- _What you are asked to do_
Word for word, quote the lines from the one containing "IMU2 pin SDA: A4 -> D9" to the end of the entries below, including both. Leave pictures out.

- _Data for this exercise_

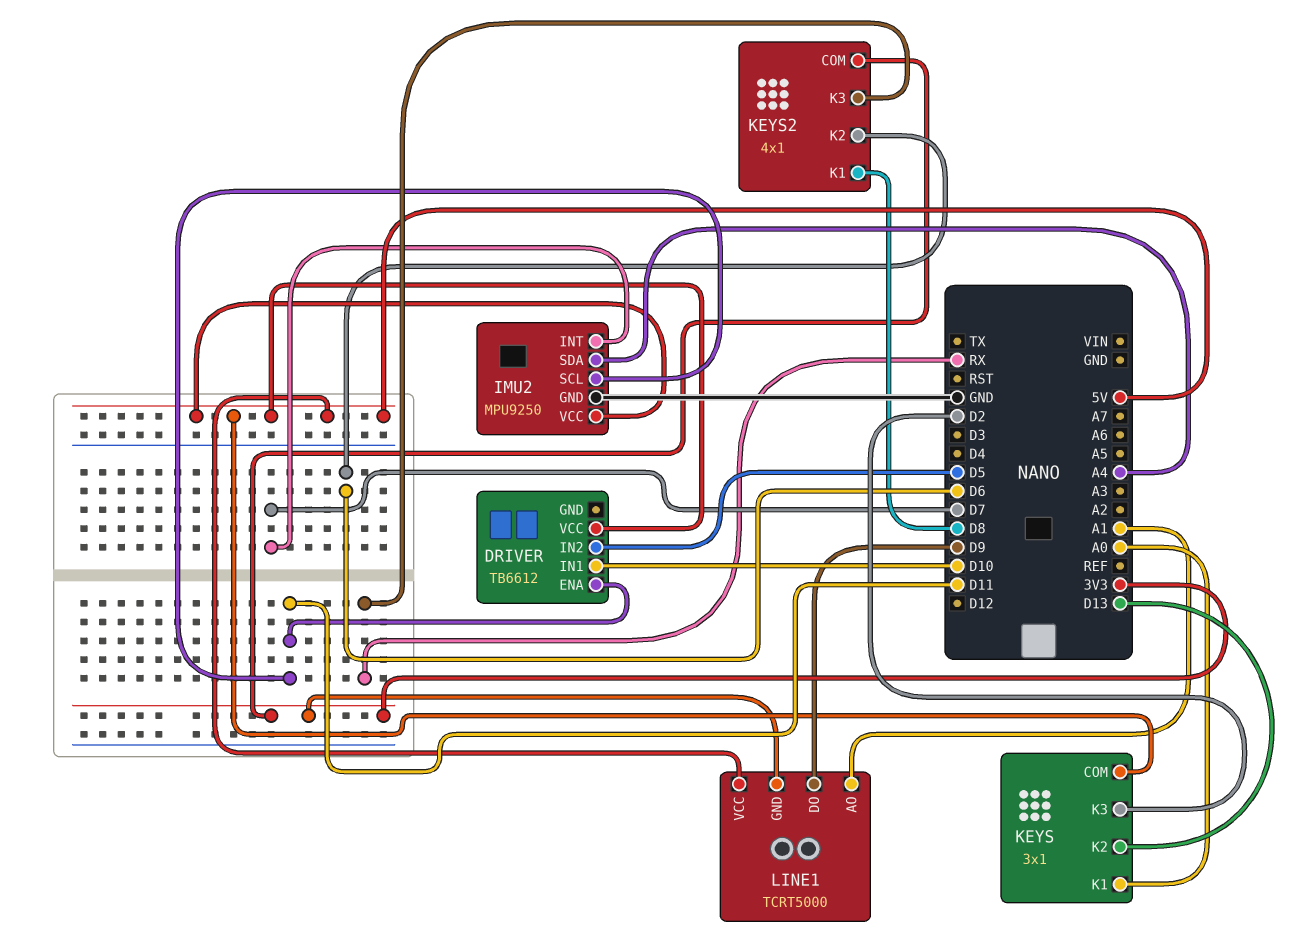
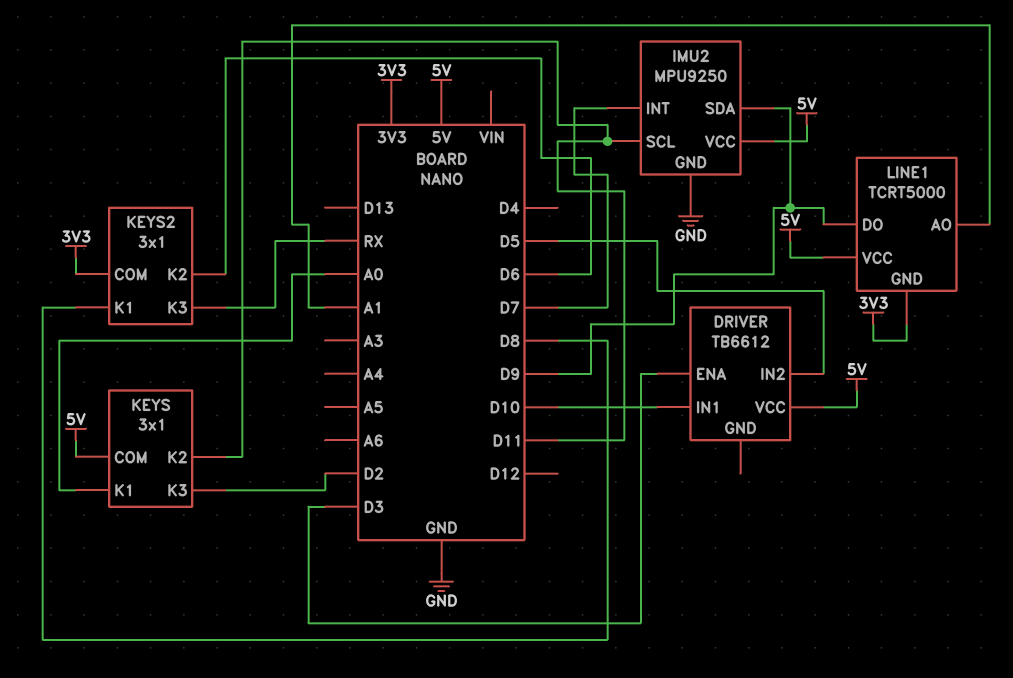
DRIVER pin ENA: D11 -> D3
IMU2 pin SDA: A4 -> D9
KEYS pin K2: D13 -> D11
KEYS2: 4x1 -> 3x1

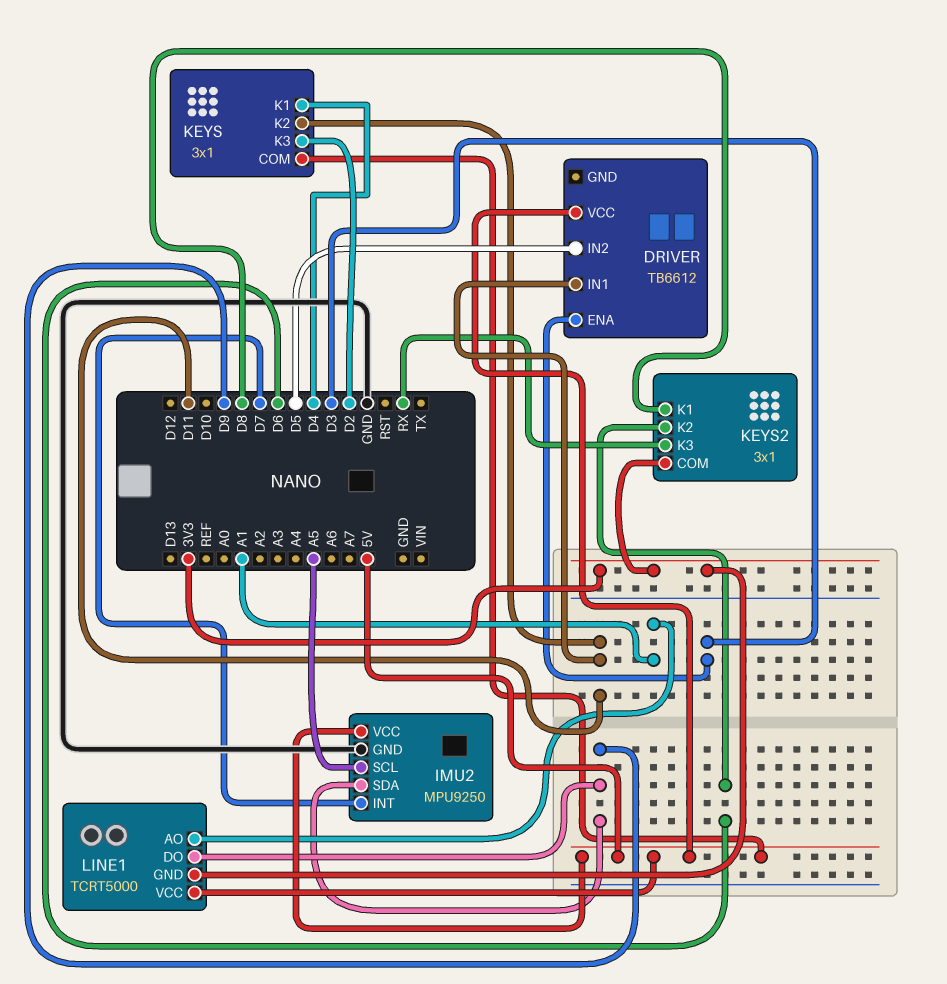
DRIVER pin IN1: D10 -> D11
IMU2 pin SCL: D11 -> A5
KEYS pin K1: A0 -> D4

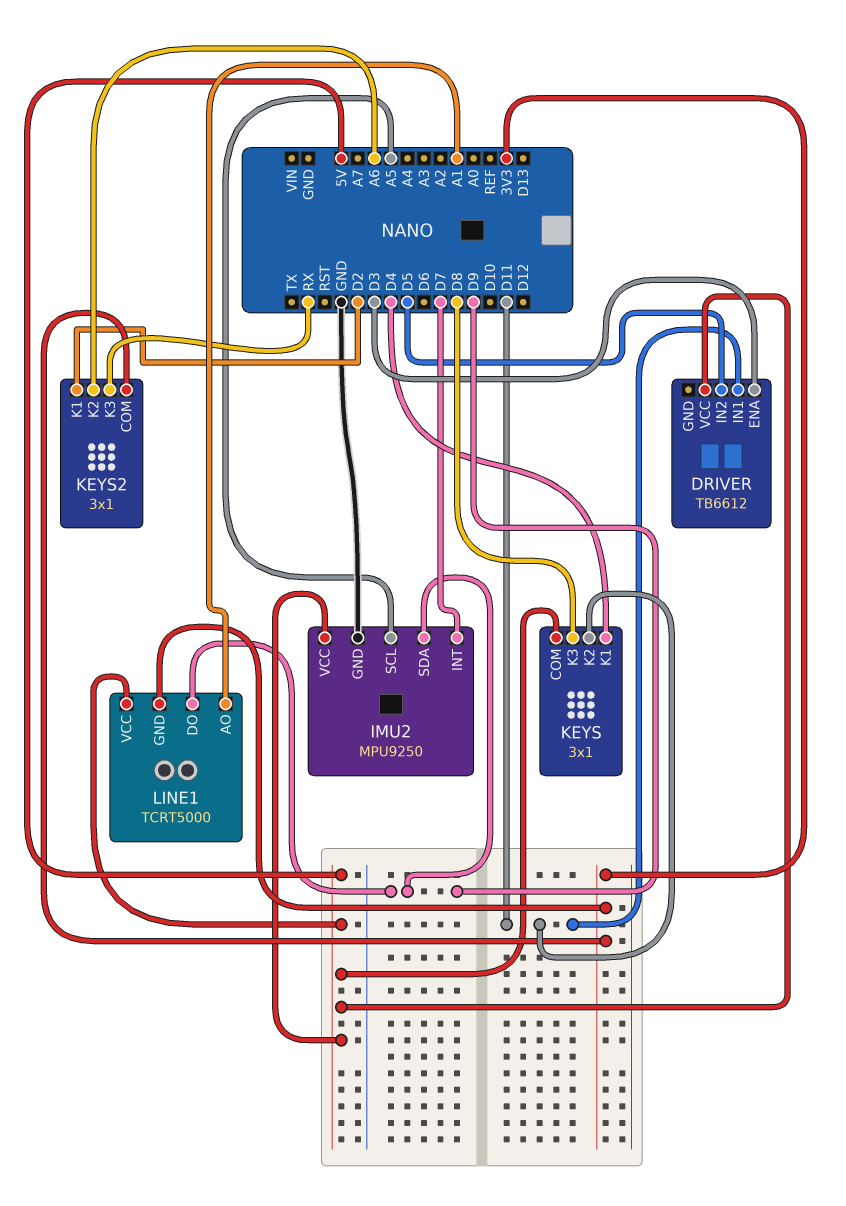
KEYS pin K3: D2 -> D8
KEYS2 pin K1: D8 -> D2
KEYS2 pin K2: D6 -> A6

- _Result_
IMU2 pin SDA: A4 -> D9
KEYS pin K2: D13 -> D11
KEYS2: 4x1 -> 3x1

DRIVER pin IN1: D10 -> D11
IMU2 pin SCL: D11 -> A5
KEYS pin K1: A0 -> D4

KEYS pin K3: D2 -> D8
KEYS2 pin K1: D8 -> D2
KEYS2 pin K2: D6 -> A6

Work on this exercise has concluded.